- ACTION ITEM -
Quote the listing below in full and exactly as written, but omit every picture.

- MATERIAL FOR THIS TASK -
------------------------------------
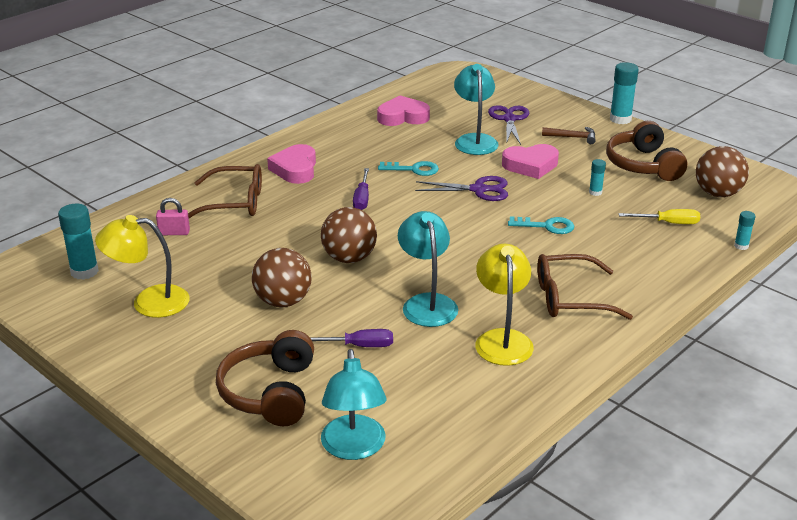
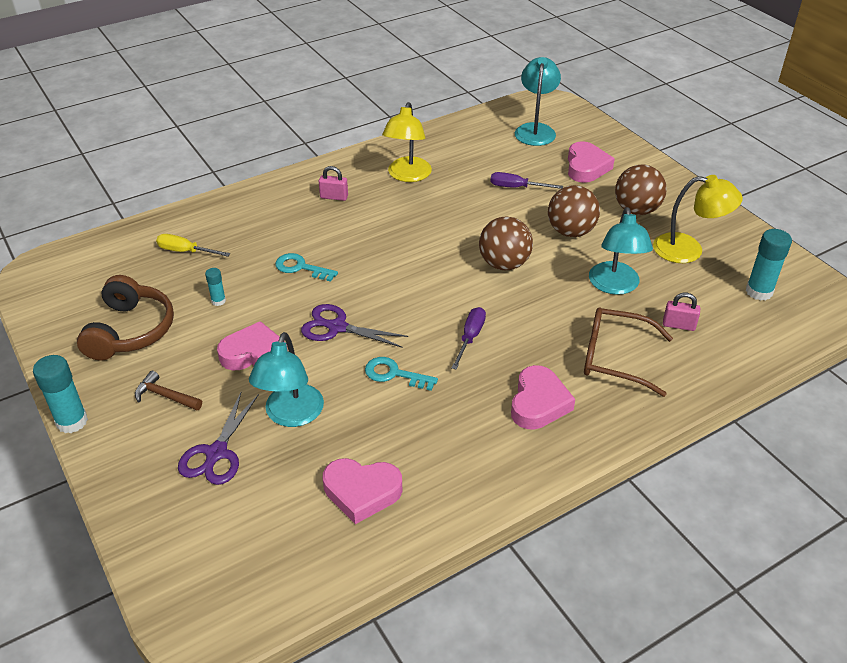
camera: 165 degrees left, 10 degrees up
brown headphones [216,330,314,426] -> pink heart [568,141,615,183]
turquoise lamp [398,211,458,327] -> turquoise lamp moved to [589,207,653,295]
brown glasses [537,254,633,320] -> pink padlock [319,166,348,201]
brown ball [696,146,749,197] -> brown ball moved to [615,165,667,215]
turquoise glue stick [734,211,756,250] -> none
------------------------------------
- SOLUTION -
camera: 165 degrees left, 10 degrees up
brown headphones [216,330,314,426] -> pink heart [568,141,615,183]
turquoise lamp [398,211,458,327] -> turquoise lamp moved to [589,207,653,295]
brown glasses [537,254,633,320] -> pink padlock [319,166,348,201]
brown ball [696,146,749,197] -> brown ball moved to [615,165,667,215]
turquoise glue stick [734,211,756,250] -> none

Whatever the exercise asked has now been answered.